*Requirement*
A single number is the answer: the count of lines in the records that hold the word "plus".

----------------

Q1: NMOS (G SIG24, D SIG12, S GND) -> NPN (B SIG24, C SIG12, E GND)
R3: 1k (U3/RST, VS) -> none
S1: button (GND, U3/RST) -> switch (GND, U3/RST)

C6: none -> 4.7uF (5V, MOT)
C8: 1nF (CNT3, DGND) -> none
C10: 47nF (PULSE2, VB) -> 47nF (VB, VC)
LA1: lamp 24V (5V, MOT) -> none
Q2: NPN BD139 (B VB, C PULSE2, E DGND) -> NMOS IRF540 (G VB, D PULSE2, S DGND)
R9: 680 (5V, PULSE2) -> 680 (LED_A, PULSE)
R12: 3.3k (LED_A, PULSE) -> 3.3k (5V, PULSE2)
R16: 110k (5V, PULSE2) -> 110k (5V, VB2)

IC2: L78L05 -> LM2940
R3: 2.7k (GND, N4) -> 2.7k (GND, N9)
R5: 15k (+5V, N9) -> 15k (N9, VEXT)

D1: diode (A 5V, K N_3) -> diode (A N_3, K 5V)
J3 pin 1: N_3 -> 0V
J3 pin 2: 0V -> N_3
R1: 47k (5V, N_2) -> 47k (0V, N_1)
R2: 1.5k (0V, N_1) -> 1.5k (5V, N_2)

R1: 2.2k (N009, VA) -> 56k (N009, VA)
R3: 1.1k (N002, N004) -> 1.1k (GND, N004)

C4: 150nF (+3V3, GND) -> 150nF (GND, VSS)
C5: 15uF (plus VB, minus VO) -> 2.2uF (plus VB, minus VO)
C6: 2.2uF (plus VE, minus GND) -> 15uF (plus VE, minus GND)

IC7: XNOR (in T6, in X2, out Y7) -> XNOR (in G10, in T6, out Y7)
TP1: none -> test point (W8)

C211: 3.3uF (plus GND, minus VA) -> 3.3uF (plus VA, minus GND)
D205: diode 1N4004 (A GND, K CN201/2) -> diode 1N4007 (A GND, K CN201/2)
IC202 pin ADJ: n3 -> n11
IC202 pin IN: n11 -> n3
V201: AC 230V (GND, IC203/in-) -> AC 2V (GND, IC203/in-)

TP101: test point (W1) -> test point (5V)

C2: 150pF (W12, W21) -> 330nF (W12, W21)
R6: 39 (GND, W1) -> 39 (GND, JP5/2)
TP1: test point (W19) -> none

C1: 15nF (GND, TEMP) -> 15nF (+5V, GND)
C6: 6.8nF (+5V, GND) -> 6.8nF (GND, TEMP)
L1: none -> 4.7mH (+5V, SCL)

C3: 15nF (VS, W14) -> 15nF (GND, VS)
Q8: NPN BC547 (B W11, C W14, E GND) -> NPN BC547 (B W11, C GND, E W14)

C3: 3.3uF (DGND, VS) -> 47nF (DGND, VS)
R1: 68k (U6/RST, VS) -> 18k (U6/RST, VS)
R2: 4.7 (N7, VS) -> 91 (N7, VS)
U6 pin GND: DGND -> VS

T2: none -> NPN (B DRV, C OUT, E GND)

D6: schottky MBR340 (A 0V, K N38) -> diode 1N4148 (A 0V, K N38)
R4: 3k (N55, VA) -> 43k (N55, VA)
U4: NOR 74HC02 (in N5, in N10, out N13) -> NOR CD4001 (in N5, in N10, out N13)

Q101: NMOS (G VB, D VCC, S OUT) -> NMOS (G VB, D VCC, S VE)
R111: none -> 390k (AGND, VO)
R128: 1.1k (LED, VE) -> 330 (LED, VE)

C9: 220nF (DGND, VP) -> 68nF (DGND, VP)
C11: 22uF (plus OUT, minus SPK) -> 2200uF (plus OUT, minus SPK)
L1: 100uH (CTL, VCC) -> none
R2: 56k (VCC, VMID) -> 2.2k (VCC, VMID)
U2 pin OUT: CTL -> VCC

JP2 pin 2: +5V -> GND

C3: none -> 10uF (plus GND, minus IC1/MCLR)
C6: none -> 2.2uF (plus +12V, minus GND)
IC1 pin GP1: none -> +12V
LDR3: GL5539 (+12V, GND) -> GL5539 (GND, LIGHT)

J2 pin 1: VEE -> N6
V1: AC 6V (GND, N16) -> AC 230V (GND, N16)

----------------

*Completed task*
6